▶ Activity
Give a verbatim copy of the lines below, minus the pictures.

▶ Dataset entries
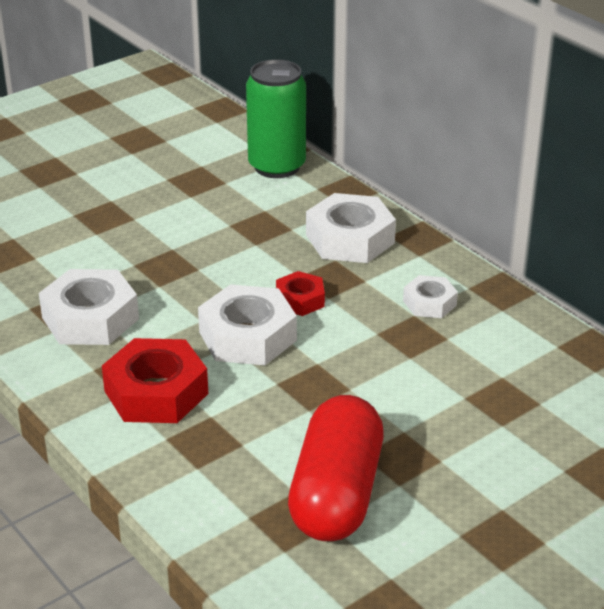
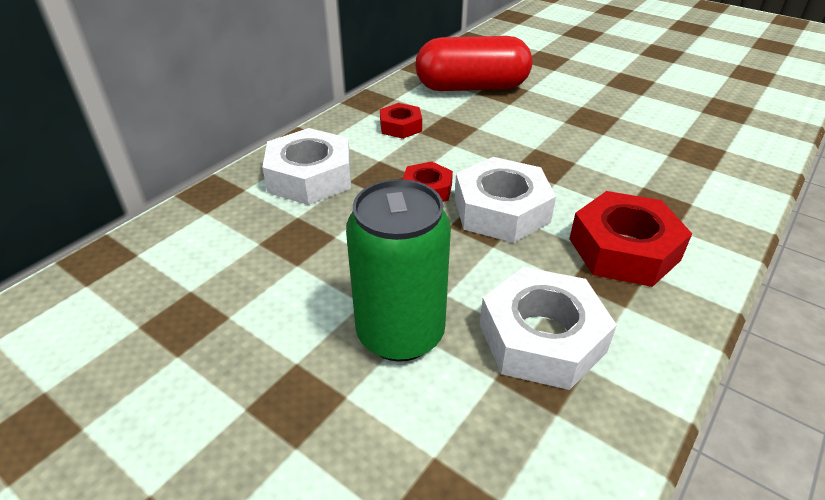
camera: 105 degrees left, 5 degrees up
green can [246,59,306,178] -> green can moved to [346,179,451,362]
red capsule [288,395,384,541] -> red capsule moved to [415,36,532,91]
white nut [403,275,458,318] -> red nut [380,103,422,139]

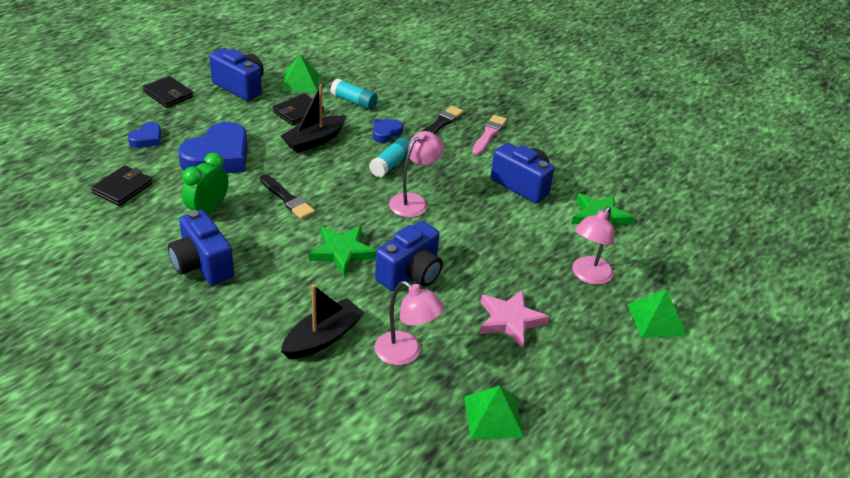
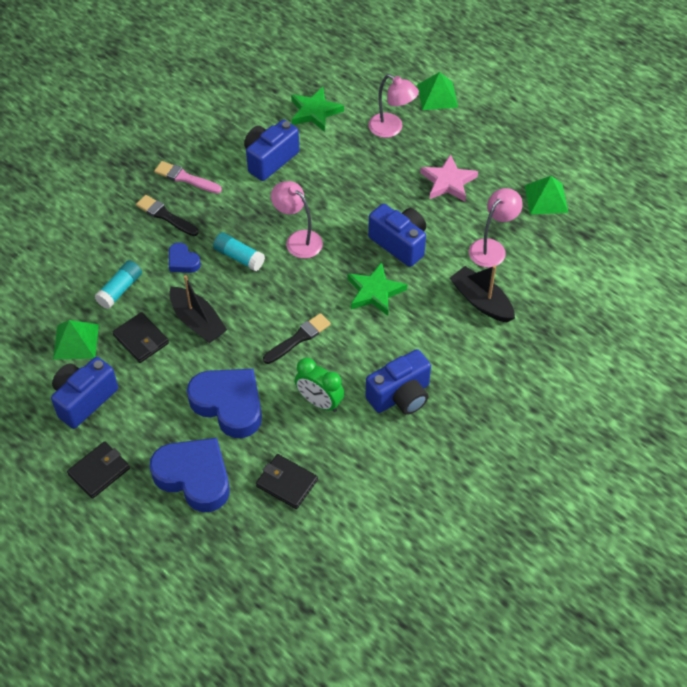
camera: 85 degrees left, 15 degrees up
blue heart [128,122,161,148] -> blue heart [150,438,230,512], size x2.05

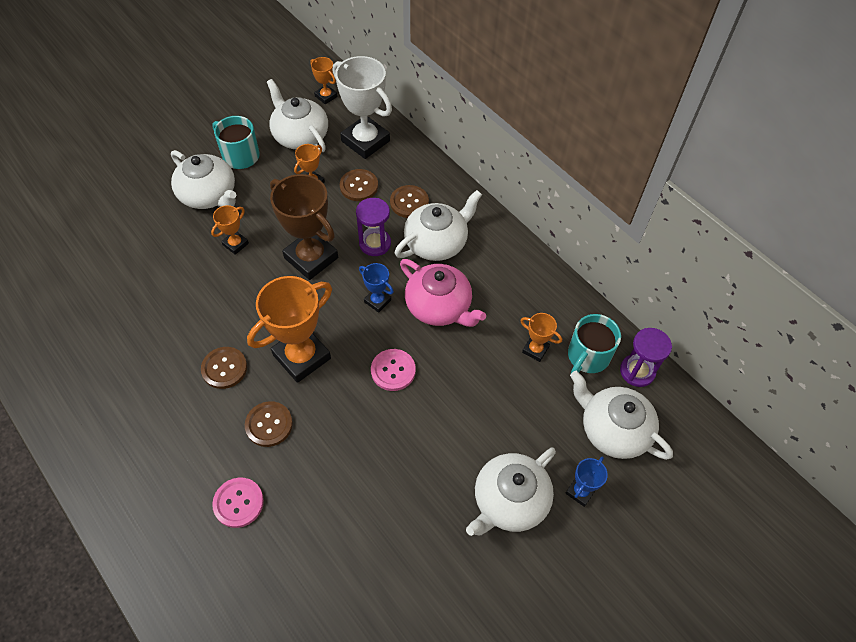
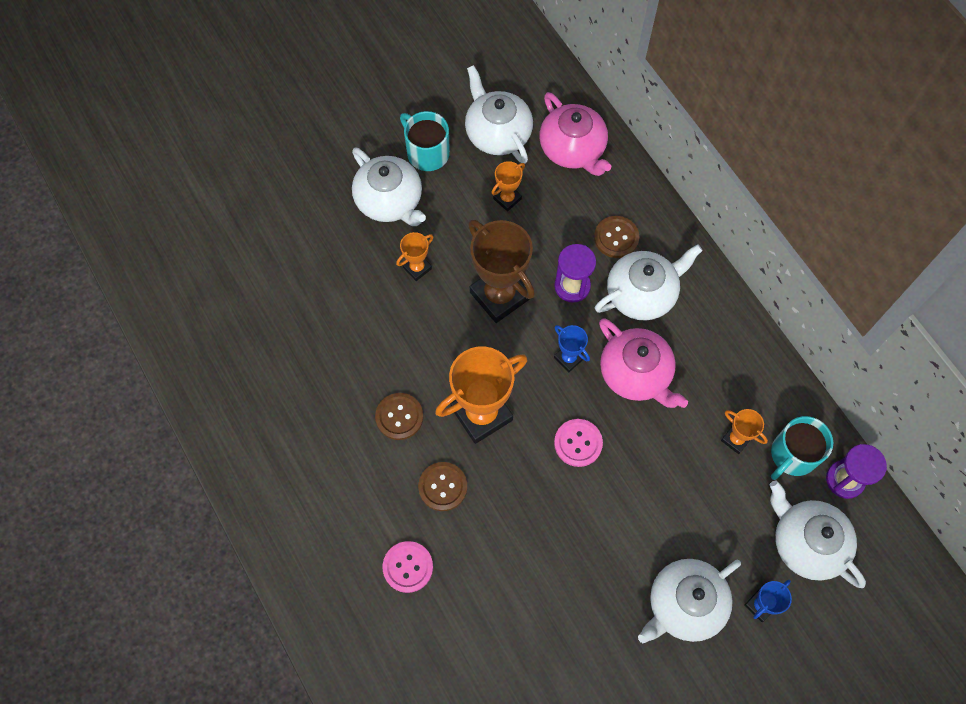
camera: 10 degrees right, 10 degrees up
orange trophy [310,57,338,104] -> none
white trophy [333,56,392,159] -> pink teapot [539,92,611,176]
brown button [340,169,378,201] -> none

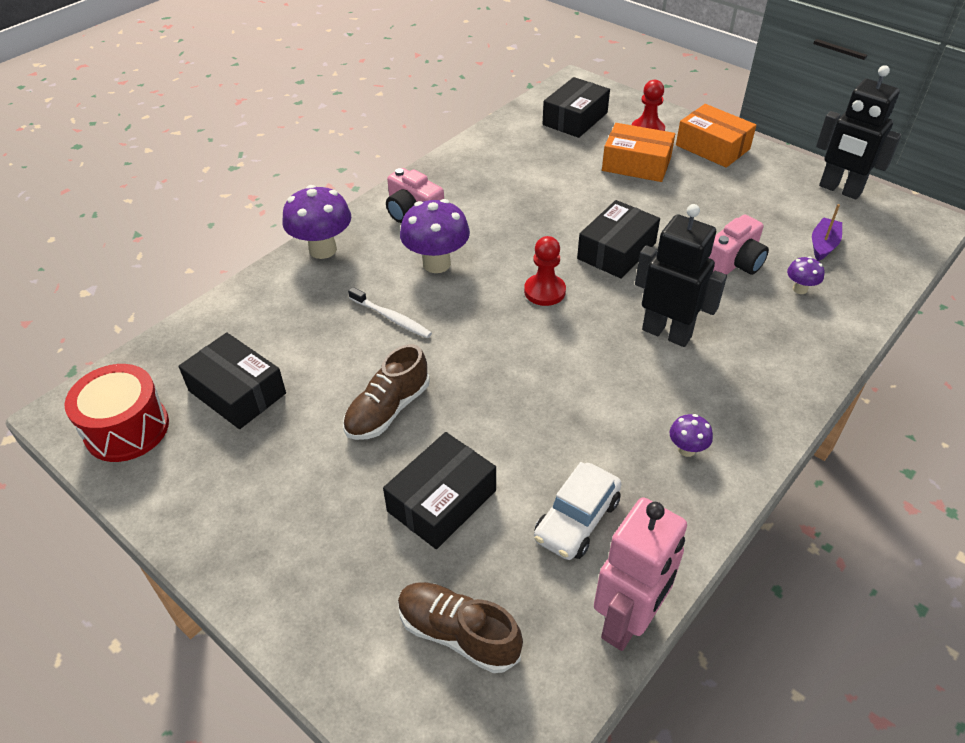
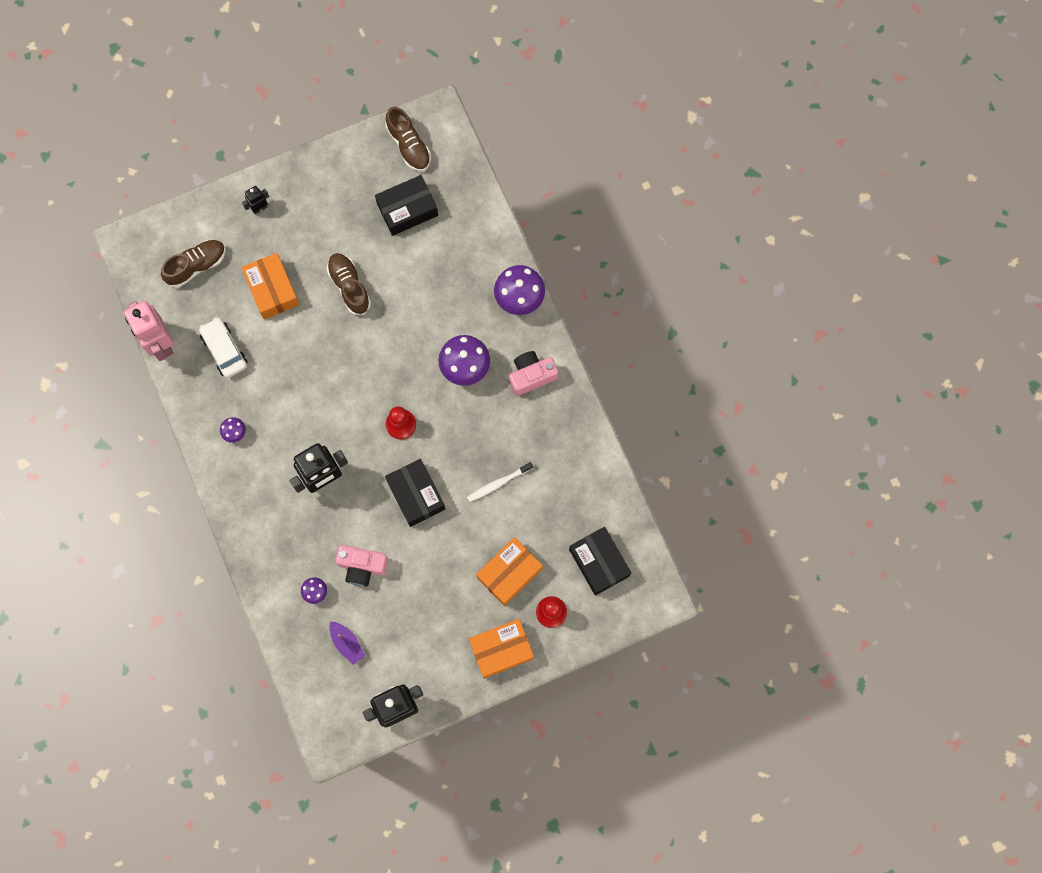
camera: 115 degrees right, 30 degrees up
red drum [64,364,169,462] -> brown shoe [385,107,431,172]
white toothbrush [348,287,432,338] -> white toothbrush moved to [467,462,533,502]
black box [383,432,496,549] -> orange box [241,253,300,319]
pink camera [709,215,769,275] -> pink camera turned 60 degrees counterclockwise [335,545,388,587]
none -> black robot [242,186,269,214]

▶ Answer space
camera: 105 degrees left, 5 degrees up
green can [246,59,306,178] -> green can moved to [346,179,451,362]
red capsule [288,395,384,541] -> red capsule moved to [415,36,532,91]
white nut [403,275,458,318] -> red nut [380,103,422,139]

camera: 85 degrees left, 15 degrees up
blue heart [128,122,161,148] -> blue heart [150,438,230,512], size x2.05

camera: 10 degrees right, 10 degrees up
orange trophy [310,57,338,104] -> none
white trophy [333,56,392,159] -> pink teapot [539,92,611,176]
brown button [340,169,378,201] -> none

camera: 115 degrees right, 30 degrees up
red drum [64,364,169,462] -> brown shoe [385,107,431,172]
white toothbrush [348,287,432,338] -> white toothbrush moved to [467,462,533,502]
black box [383,432,496,549] -> orange box [241,253,300,319]
pink camera [709,215,769,275] -> pink camera turned 60 degrees counterclockwise [335,545,388,587]
none -> black robot [242,186,269,214]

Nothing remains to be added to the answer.